**Supplied records:**
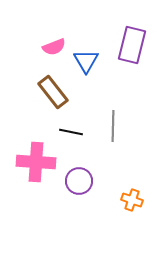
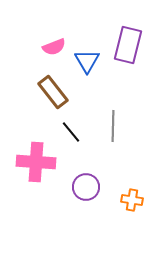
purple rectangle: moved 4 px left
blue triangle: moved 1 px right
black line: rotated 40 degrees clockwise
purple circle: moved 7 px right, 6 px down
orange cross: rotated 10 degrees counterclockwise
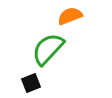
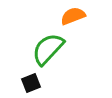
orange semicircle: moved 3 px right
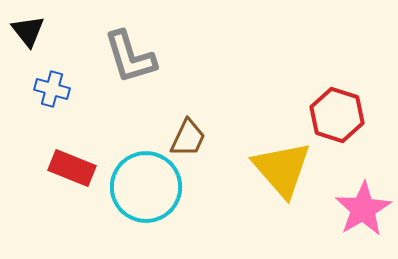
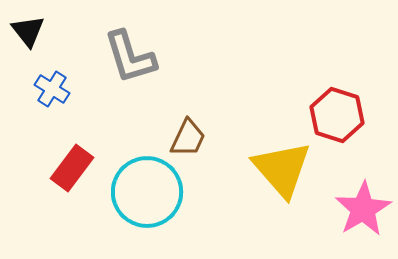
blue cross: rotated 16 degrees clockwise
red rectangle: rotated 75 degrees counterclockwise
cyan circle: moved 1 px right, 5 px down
--
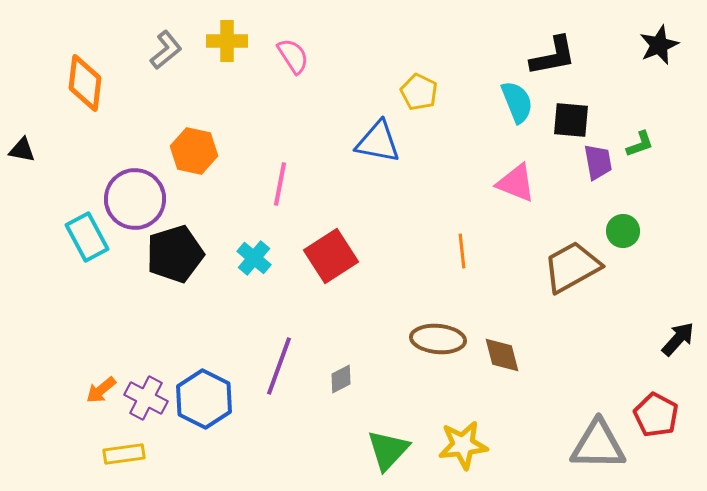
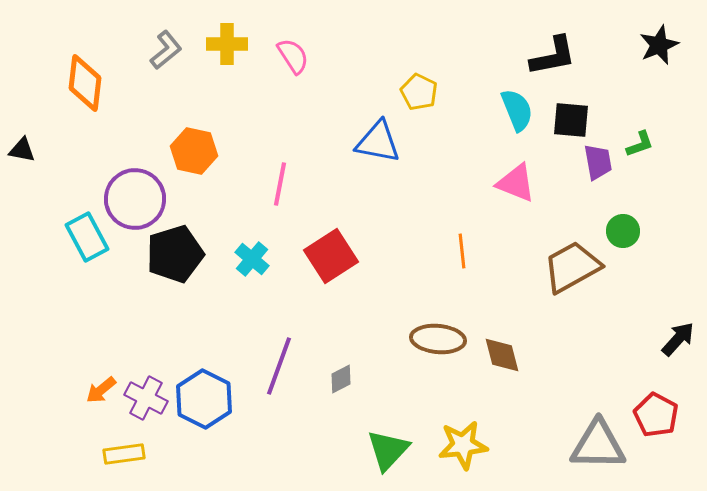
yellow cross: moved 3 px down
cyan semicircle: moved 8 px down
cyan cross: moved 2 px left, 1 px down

**Work item:** Where a line in the listing holds the string "cyan", include it in the count, then report the total alone.

**Solution for this exercise:** 3